INSTRUCTIONS TO FOLLOW: Print the records exactly and in full, please; the pictures stay out.

Coordinate-based object records:
━━━━━━━━━━━━━━━━

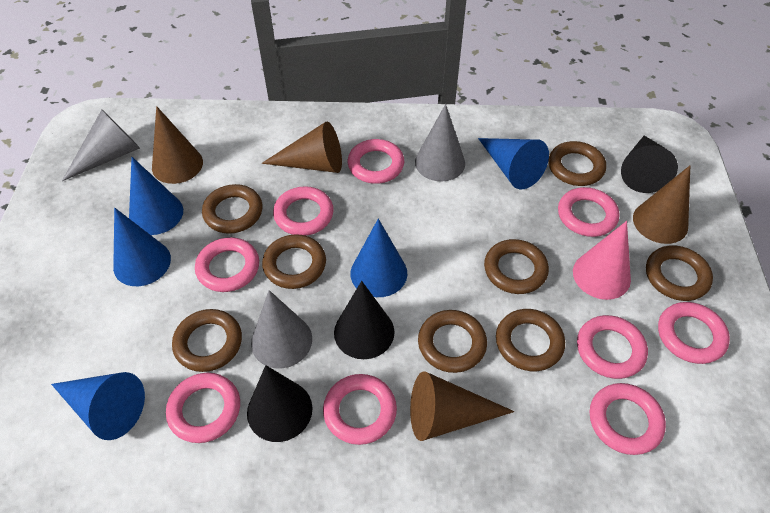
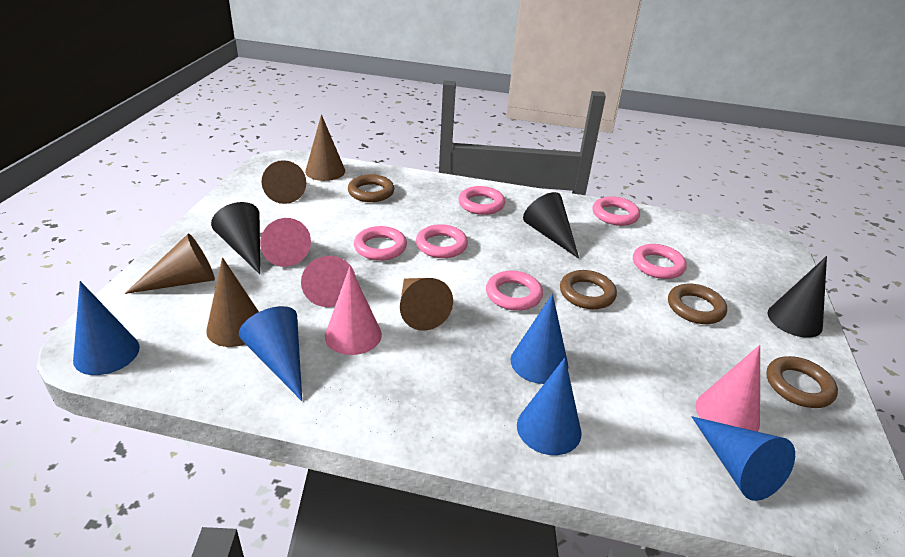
brown cone: 4 -> 5
brown ring: 8 -> 4
grey cone: 3 -> 0
pink cone: 1 -> 4
pink ring: 9 -> 6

━━━━━━━━━━━━━━━━

OUTPUT FOR THIS EXERCISE:
brown cone: 4 -> 5
brown ring: 8 -> 4
grey cone: 3 -> 0
pink cone: 1 -> 4
pink ring: 9 -> 6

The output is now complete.